__Exercise brief__. Retyping should cover only the lines from the one containing "KEYS3 pin K1: D35 -> RX0" through the final line of the records, with pictures omitted.

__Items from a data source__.
[Start of Attachment]

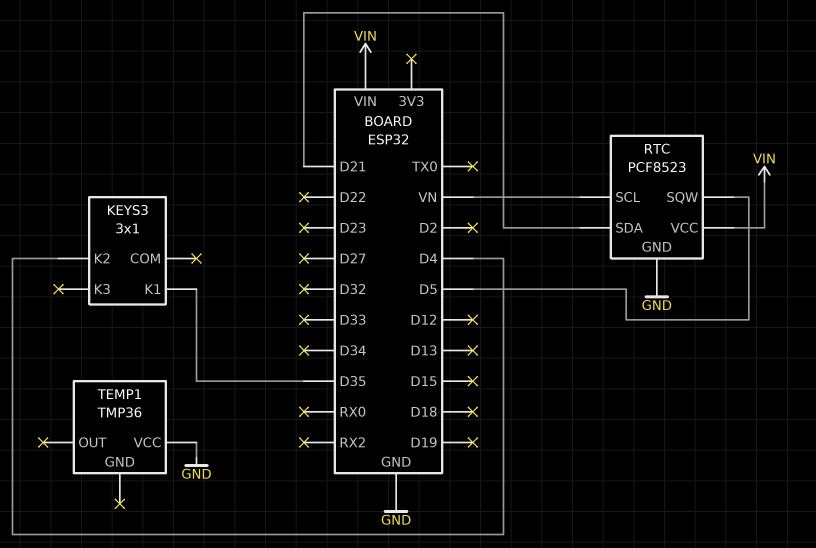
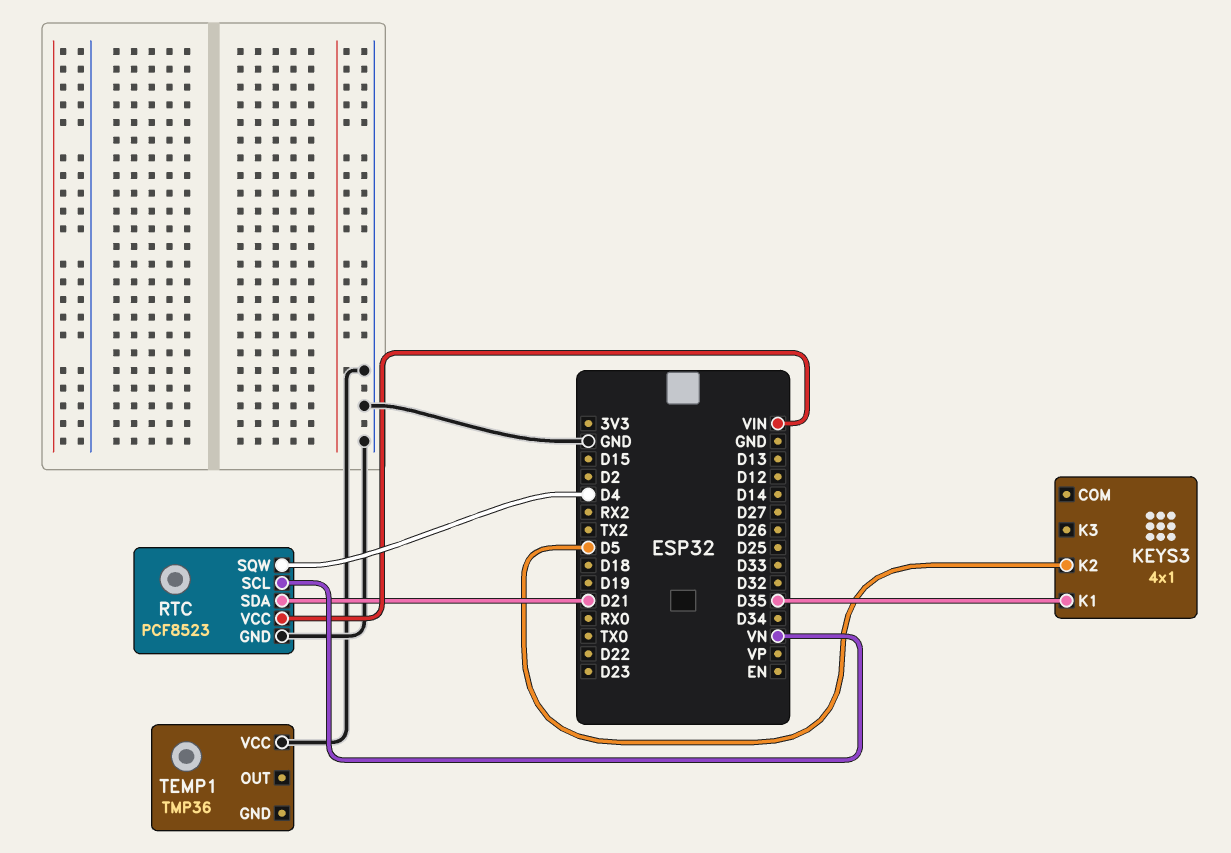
KEYS3: 3x1 -> 4x1
KEYS3 pin K2: D4 -> D5
RTC pin SQW: D5 -> D4

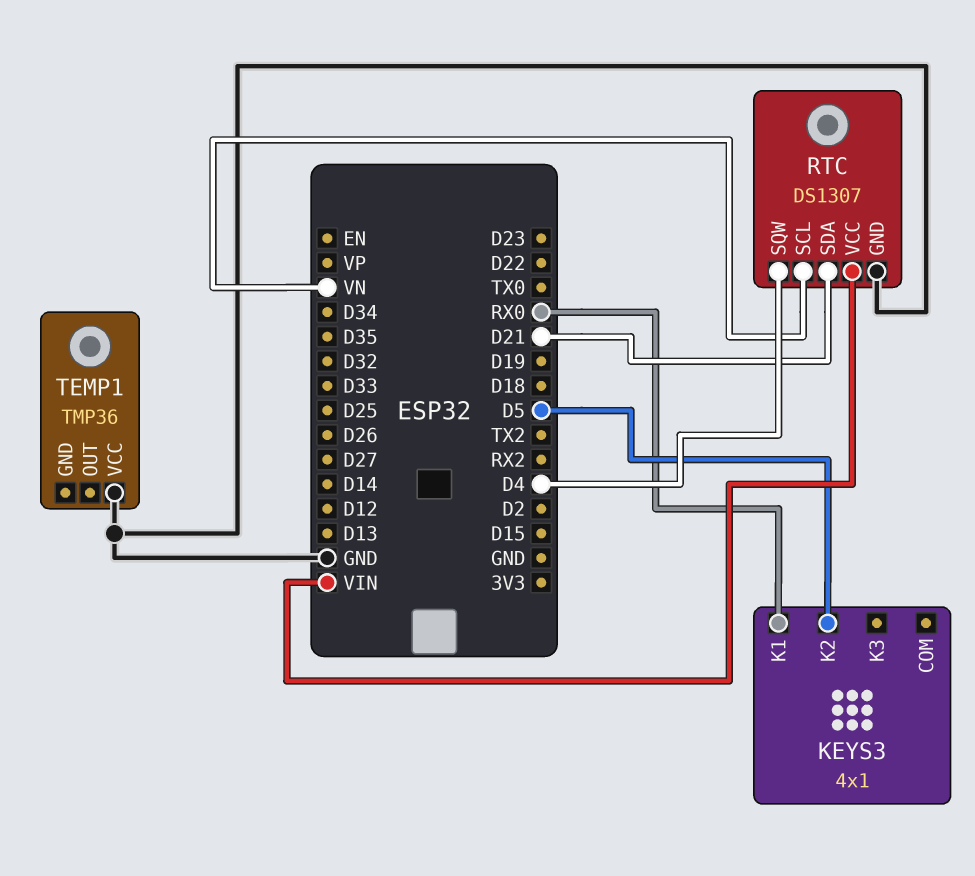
KEYS3 pin K1: D35 -> RX0
RTC: PCF8523 -> DS1307

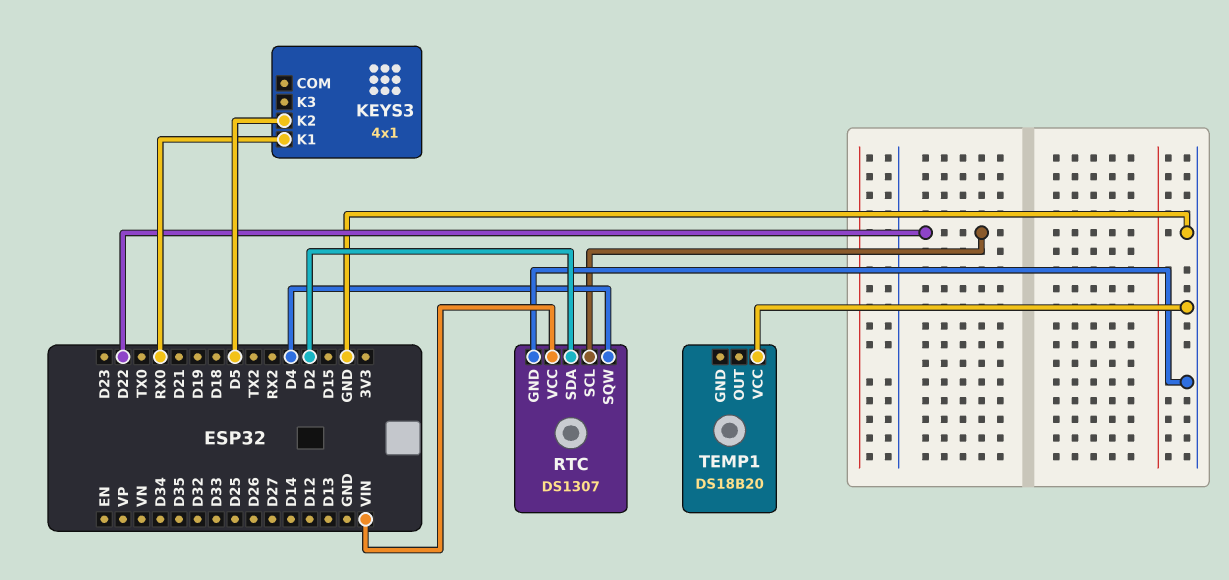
RTC pin SCL: VN -> D22
RTC pin SDA: D21 -> D2
TEMP1: TMP36 -> DS18B20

[End of Attachment]

__Solution to the exercise__.
KEYS3 pin K1: D35 -> RX0
RTC: PCF8523 -> DS1307

RTC pin SCL: VN -> D22
RTC pin SDA: D21 -> D2
TEMP1: TMP36 -> DS18B20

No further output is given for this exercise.